### SOURCE DATA ###
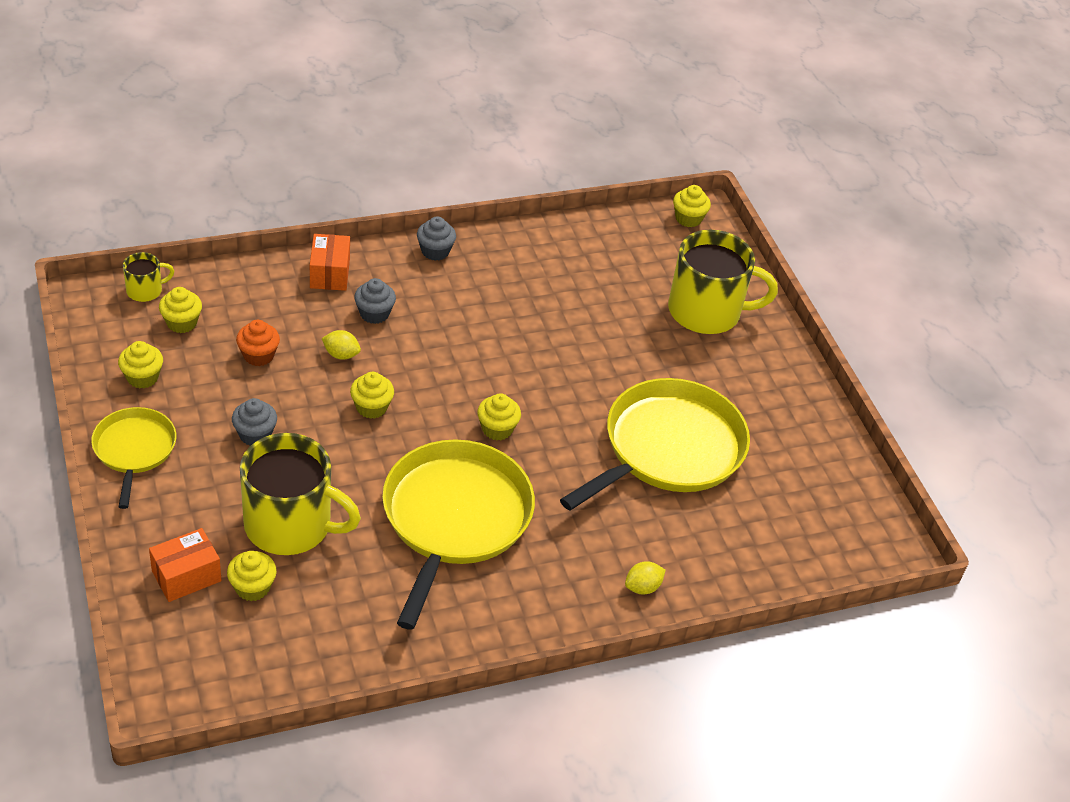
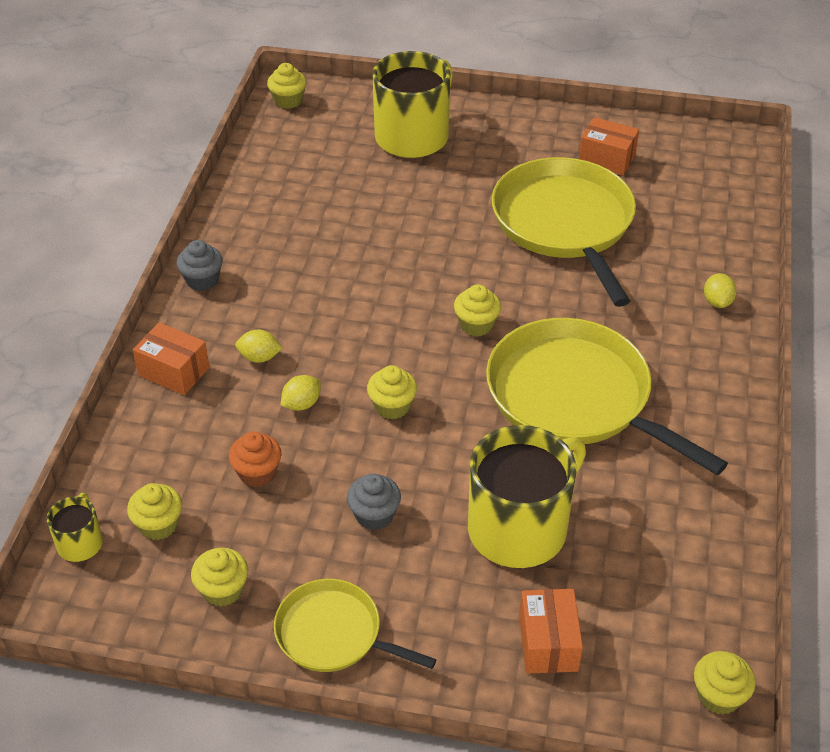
camera: 55 degrees left, 0 degrees up
(252, 587) = (590, 589): yellow cupcake -> yellow cupcake (718, 695)
(374, 313) = (259, 357): grey cupcake -> yellow lemon
(784, 452) = (606, 159): none -> orange box

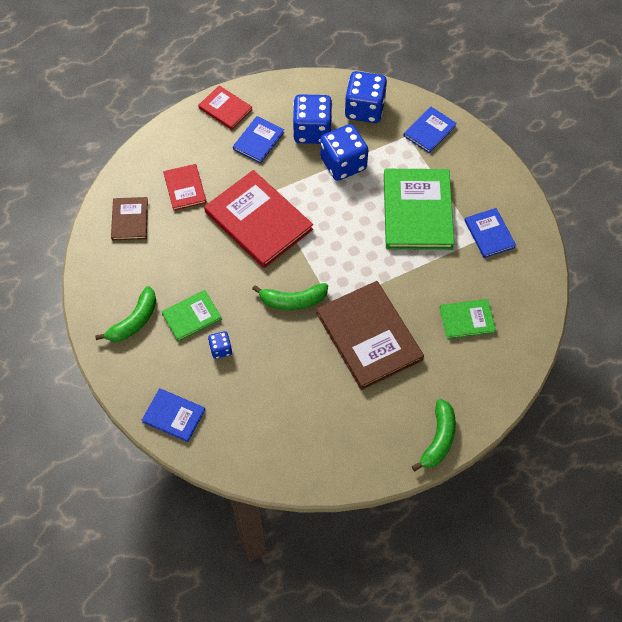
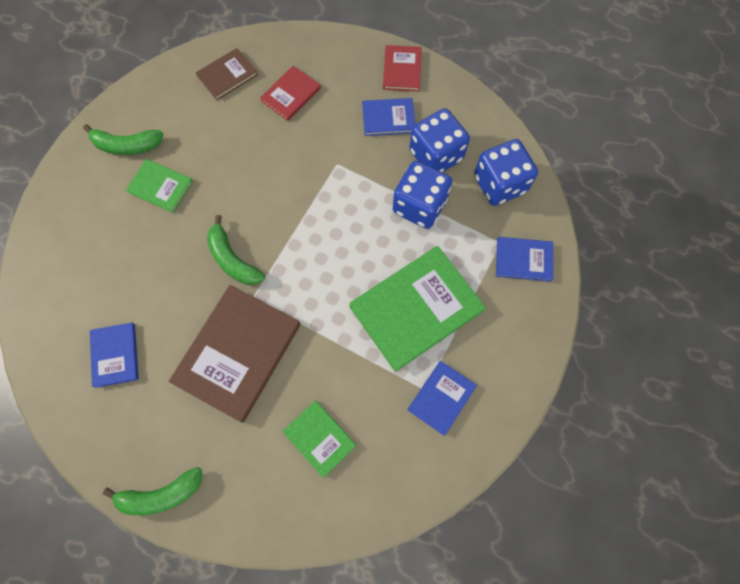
camera: 55 degrees right, 10 degrees up
(174, 415) = (51, 238): blue book -> blue book (115, 355)
(221, 349) = (141, 232): blue dice -> none
(258, 221) = (299, 175): red book -> none

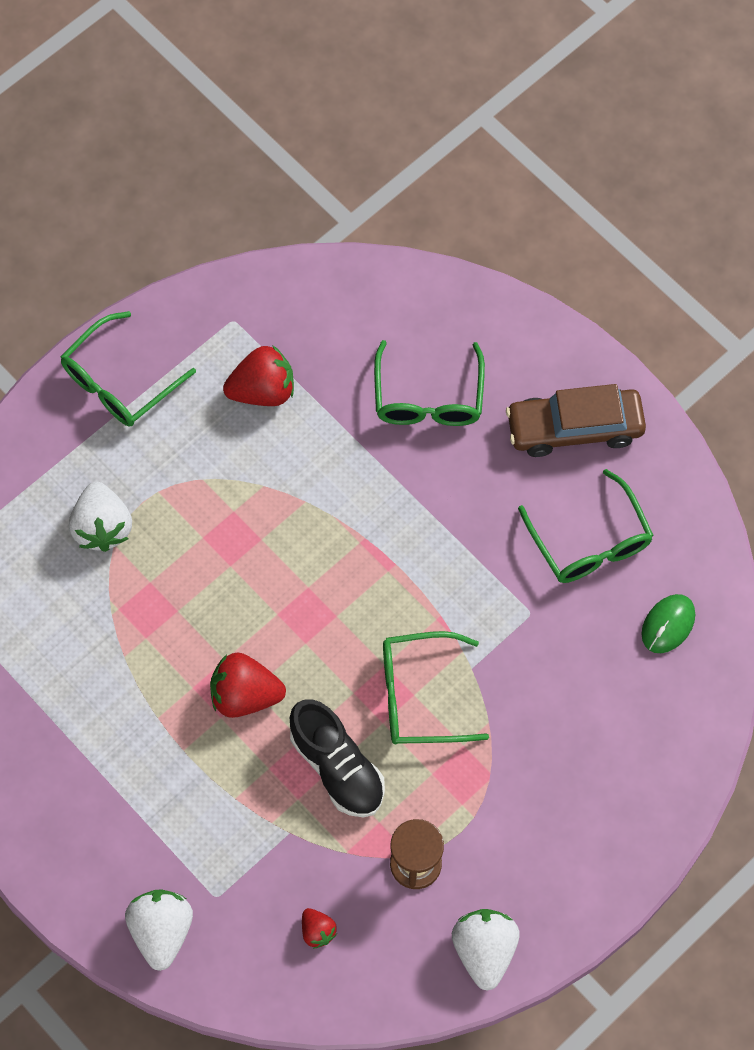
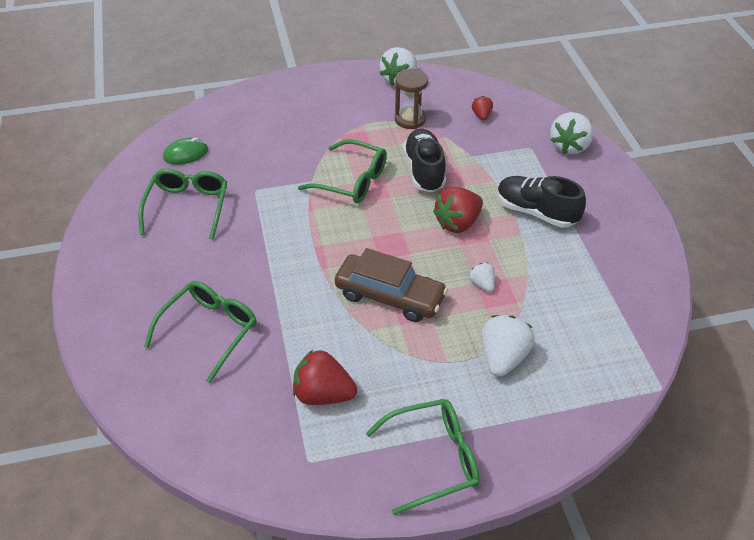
camera: 150 degrees left, 20 degrees down
(155, 768) = (536, 212): none -> black shoe
(170, 614) = (482, 284): none -> white strawberry
(245, 695) = (458, 223): red strawberry -> red strawberry turned 105 degrees clockwise
(574, 428) = (135, 267): brown car -> brown car (390, 296)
###
### TASK OBJECTIVE
Once the line with "(174, 415) = (51, 238): blue" is found above, print it and every line after it through the line with "(170, 614) = (482, 284): none", exactly. Pictures stay out.

### ANSWER
(174, 415) = (51, 238): blue book -> blue book (115, 355)
(221, 349) = (141, 232): blue dice -> none
(258, 221) = (299, 175): red book -> none

camera: 150 degrees left, 20 degrees down
(155, 768) = (536, 212): none -> black shoe
(170, 614) = (482, 284): none -> white strawberry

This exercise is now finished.